**PROBLEM TO WORK ON**
Would you please reproduce all the entries word for word, minus the pictures?

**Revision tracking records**
━━━━━━━━

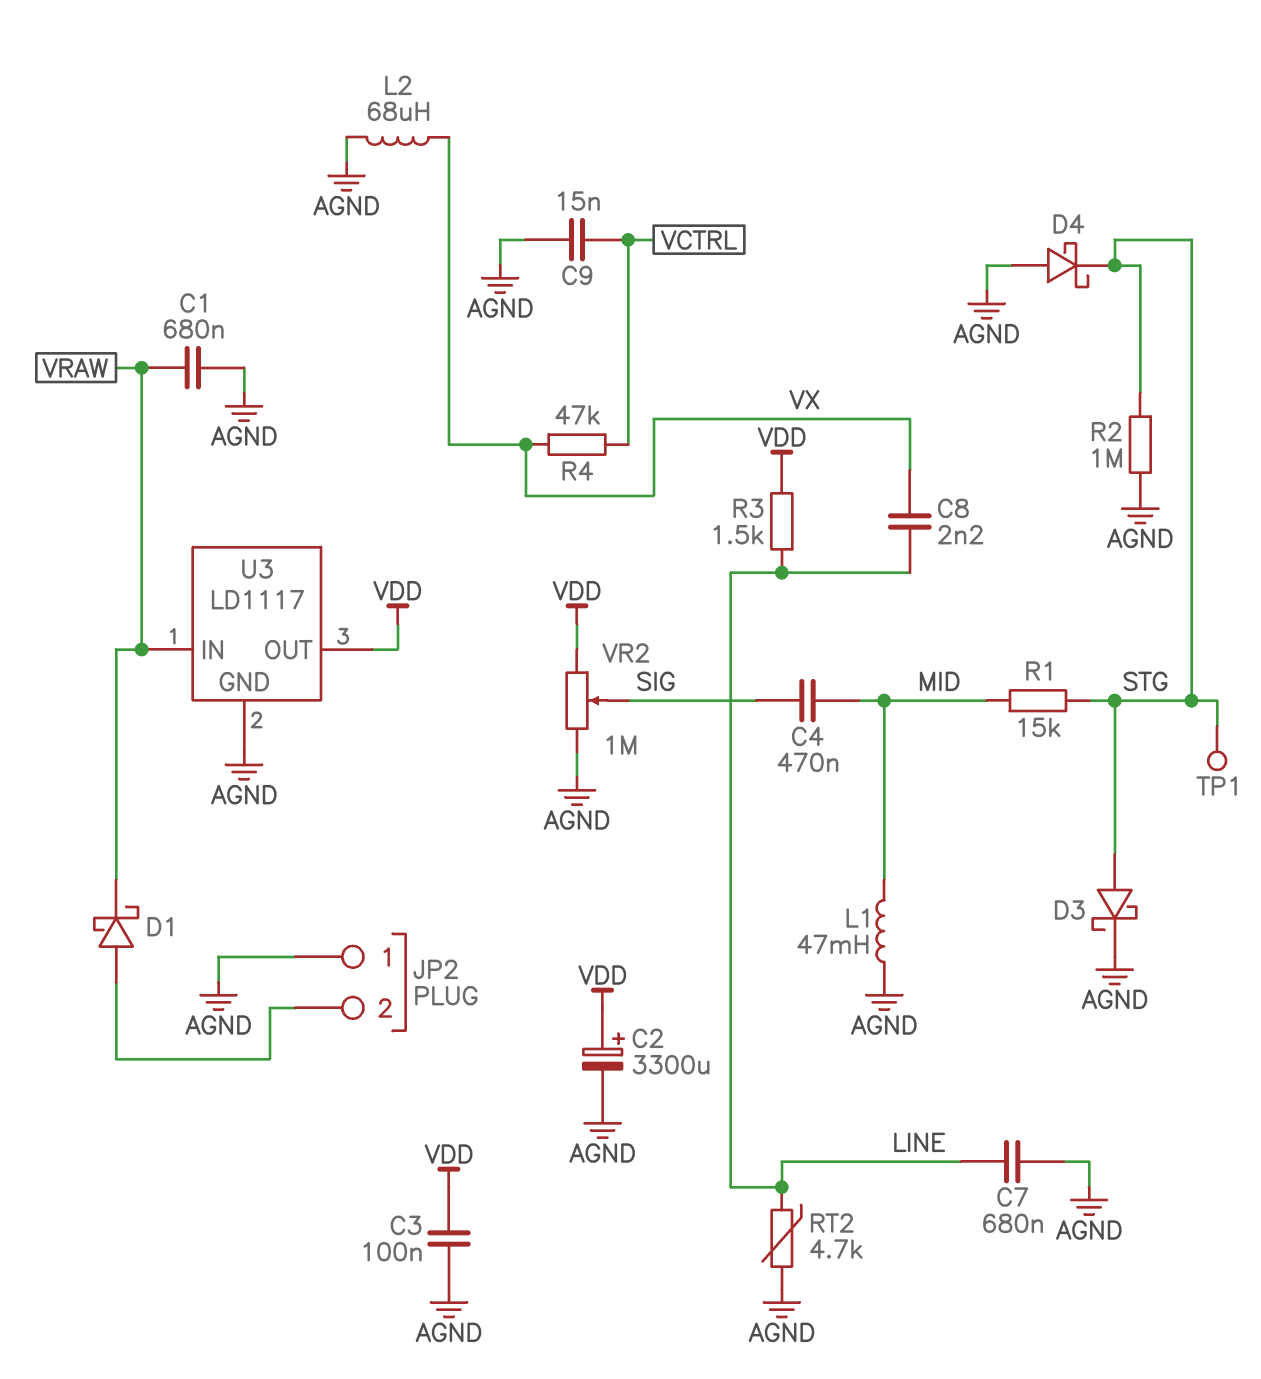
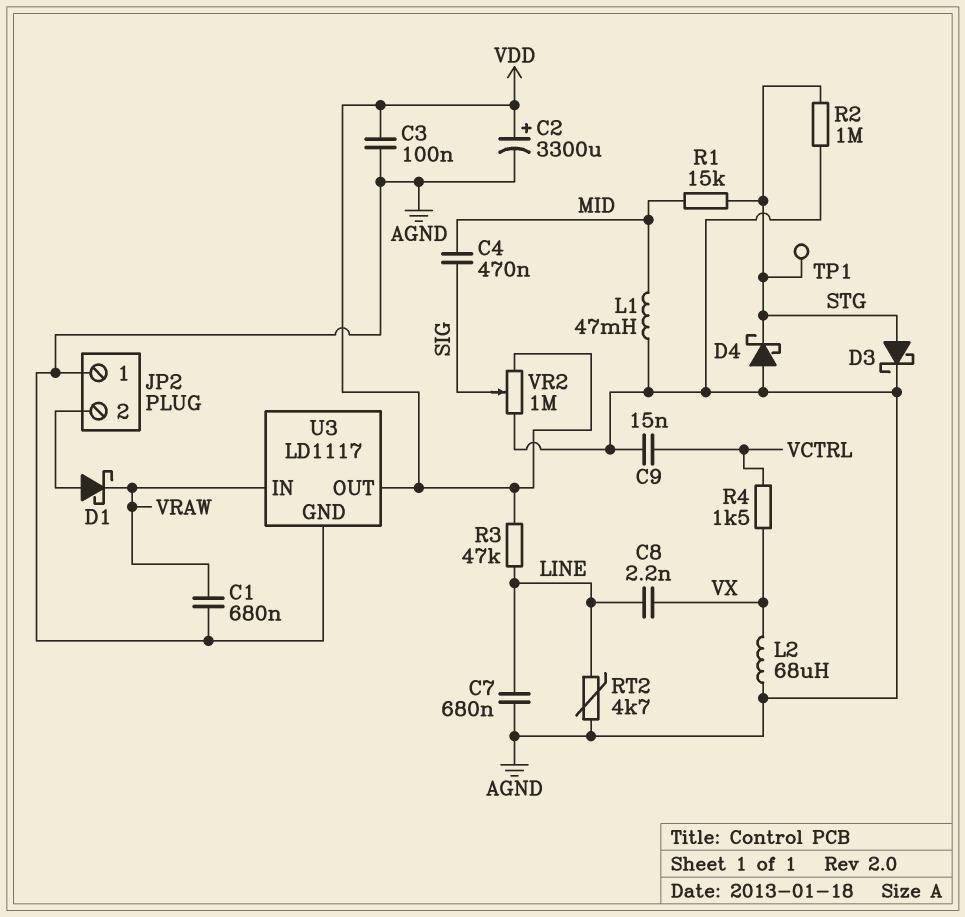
R3: 1.5k (LINE, VDD) -> 47k (LINE, VDD)
R4: 47k (VCTRL, VX) -> 1.5k (VCTRL, VX)

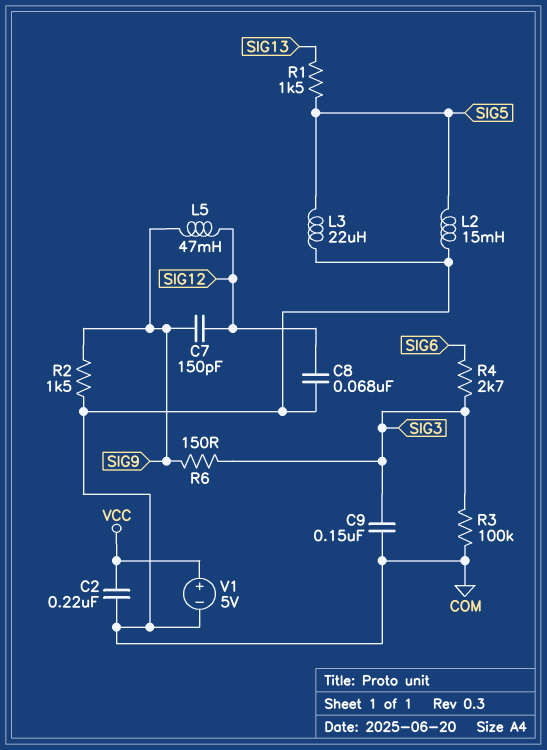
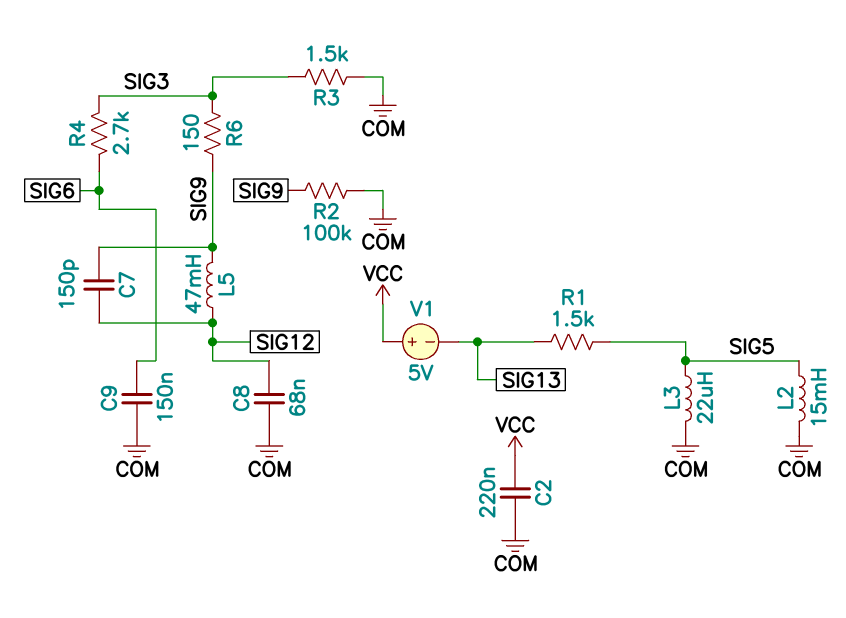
C9: 150nF (COM, SIG3) -> 150nF (COM, SIG6)
R2: 1.5k (COM, SIG9) -> 100k (COM, SIG9)
R3: 100k (COM, SIG3) -> 1.5k (COM, SIG3)
V1: 5V (plus VCC, minus COM) -> 5V (plus VCC, minus SIG13)

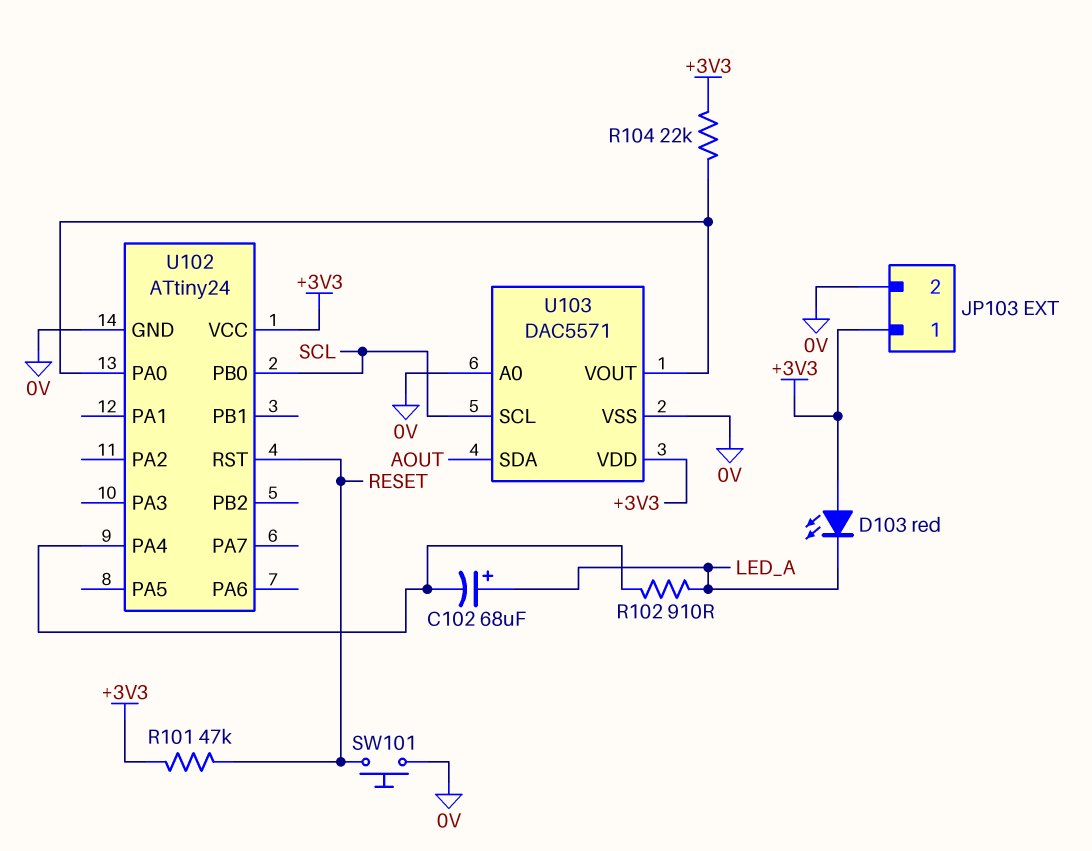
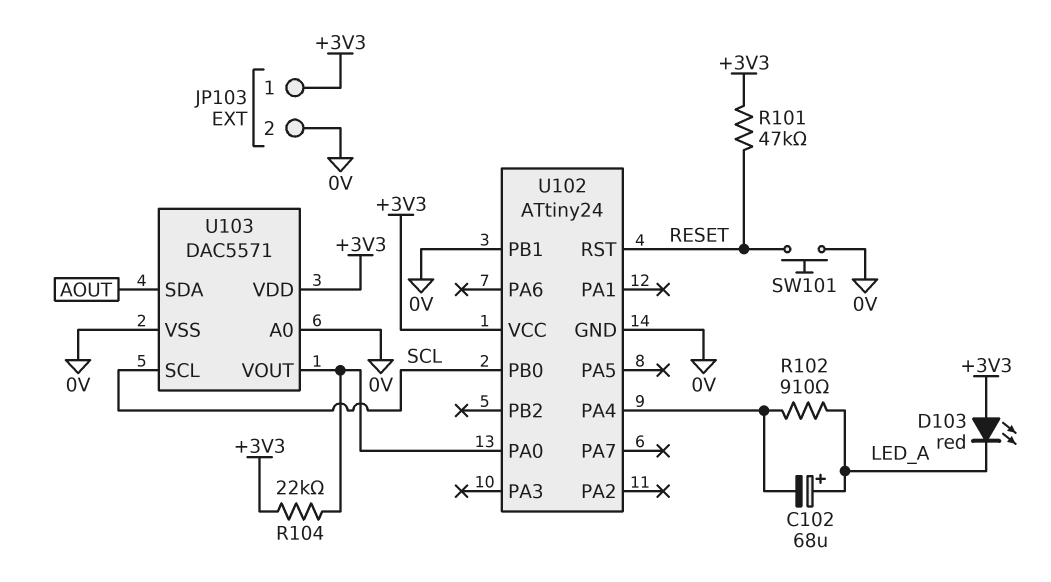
U102 pin PB1: none -> 0V

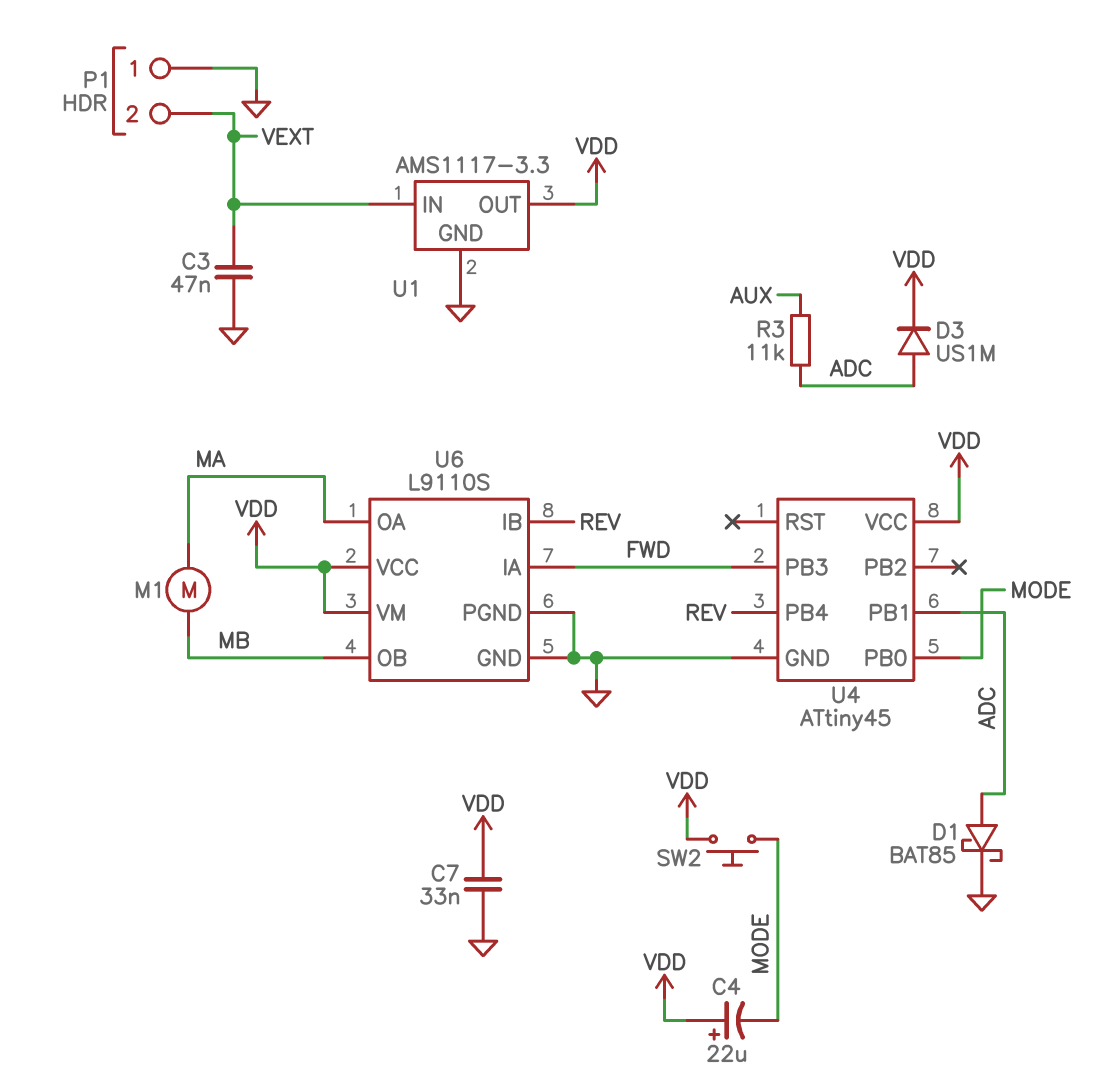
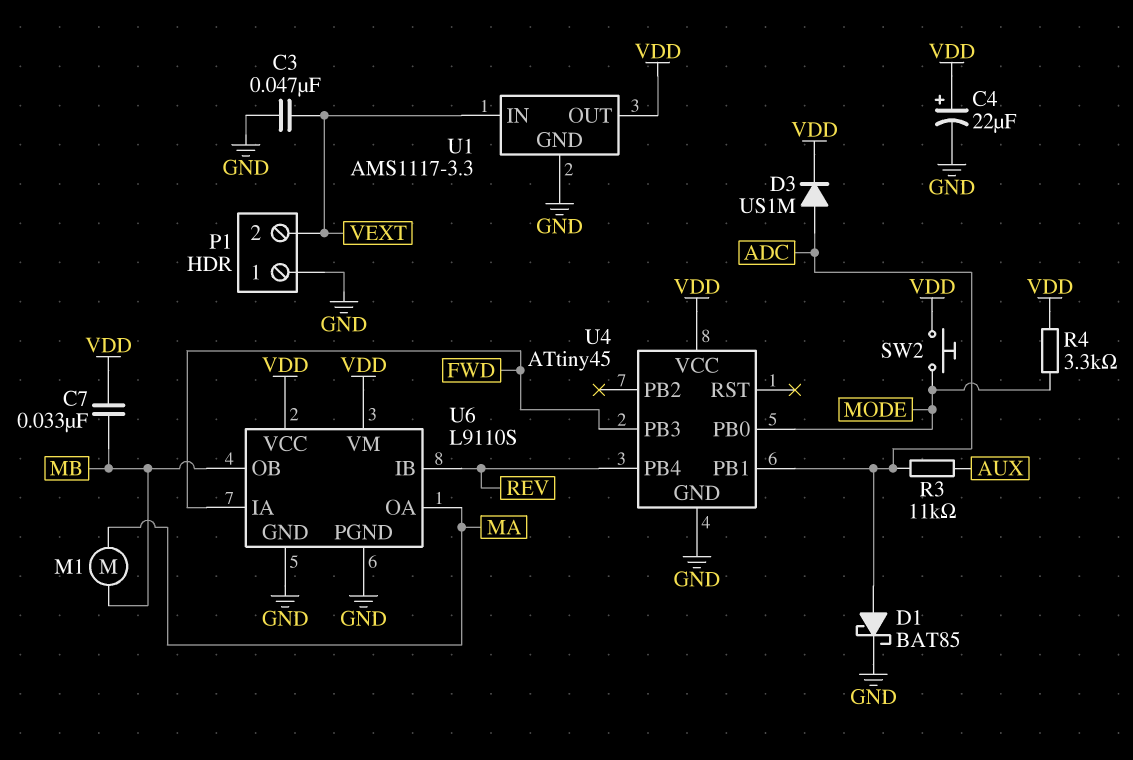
C4: 22uF (plus VDD, minus MODE) -> 22uF (plus VDD, minus GND)
C7: 33nF (GND, VDD) -> 33nF (MB, VDD)
R4: none -> 3.3k (MODE, VDD)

━━━━━━━━

**ANSWER TO THIS EXERCISE**
R3: 1.5k (LINE, VDD) -> 47k (LINE, VDD)
R4: 47k (VCTRL, VX) -> 1.5k (VCTRL, VX)

C9: 150nF (COM, SIG3) -> 150nF (COM, SIG6)
R2: 1.5k (COM, SIG9) -> 100k (COM, SIG9)
R3: 100k (COM, SIG3) -> 1.5k (COM, SIG3)
V1: 5V (plus VCC, minus COM) -> 5V (plus VCC, minus SIG13)

U102 pin PB1: none -> 0V

C4: 22uF (plus VDD, minus MODE) -> 22uF (plus VDD, minus GND)
C7: 33nF (GND, VDD) -> 33nF (MB, VDD)
R4: none -> 3.3k (MODE, VDD)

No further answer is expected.